** Opening INPUT RECORDS block **

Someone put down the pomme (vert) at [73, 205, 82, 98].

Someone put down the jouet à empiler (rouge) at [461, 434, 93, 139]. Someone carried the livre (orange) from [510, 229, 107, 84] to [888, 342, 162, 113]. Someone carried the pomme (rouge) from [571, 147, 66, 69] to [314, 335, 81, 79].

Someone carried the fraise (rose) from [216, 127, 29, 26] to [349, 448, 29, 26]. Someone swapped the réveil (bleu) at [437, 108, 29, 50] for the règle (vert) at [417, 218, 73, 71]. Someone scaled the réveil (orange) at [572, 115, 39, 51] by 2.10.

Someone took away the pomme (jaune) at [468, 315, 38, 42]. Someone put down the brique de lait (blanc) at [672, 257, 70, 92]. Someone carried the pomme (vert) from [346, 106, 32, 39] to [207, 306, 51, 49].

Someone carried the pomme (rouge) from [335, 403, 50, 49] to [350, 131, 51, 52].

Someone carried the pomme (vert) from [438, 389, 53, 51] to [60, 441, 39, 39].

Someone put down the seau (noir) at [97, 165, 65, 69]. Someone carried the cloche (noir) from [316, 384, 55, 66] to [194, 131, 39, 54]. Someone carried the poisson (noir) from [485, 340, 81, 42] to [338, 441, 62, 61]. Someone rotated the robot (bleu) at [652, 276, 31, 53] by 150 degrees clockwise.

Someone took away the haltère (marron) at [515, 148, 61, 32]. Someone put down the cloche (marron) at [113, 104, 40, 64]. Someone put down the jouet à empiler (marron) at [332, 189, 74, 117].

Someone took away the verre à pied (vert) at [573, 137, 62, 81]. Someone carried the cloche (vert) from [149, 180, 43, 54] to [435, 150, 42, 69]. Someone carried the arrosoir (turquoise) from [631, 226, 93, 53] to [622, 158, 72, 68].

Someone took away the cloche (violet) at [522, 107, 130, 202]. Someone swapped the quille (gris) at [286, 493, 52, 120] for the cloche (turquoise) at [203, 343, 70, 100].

** Closing INPUT RECORDS block **

_EXERCISE GOAL_
Find the string "jouet" in the data. Report each line it appears in.

_ANSWER SECTION_
Someone put down the jouet à empiler (rouge) at [461, 434, 93, 139]. Someone carried the livre (orange) from [510, 229, 107, 84] to [888, 342, 162, 113]. Someone carried the pomme (rouge) from [571, 147, 66, 69] to [314, 335, 81, 79].
Someone took away the haltère (marron) at [515, 148, 61, 32]. Someone put down the cloche (marron) at [113, 104, 40, 64]. Someone put down the jouet à empiler (marron) at [332, 189, 74, 117].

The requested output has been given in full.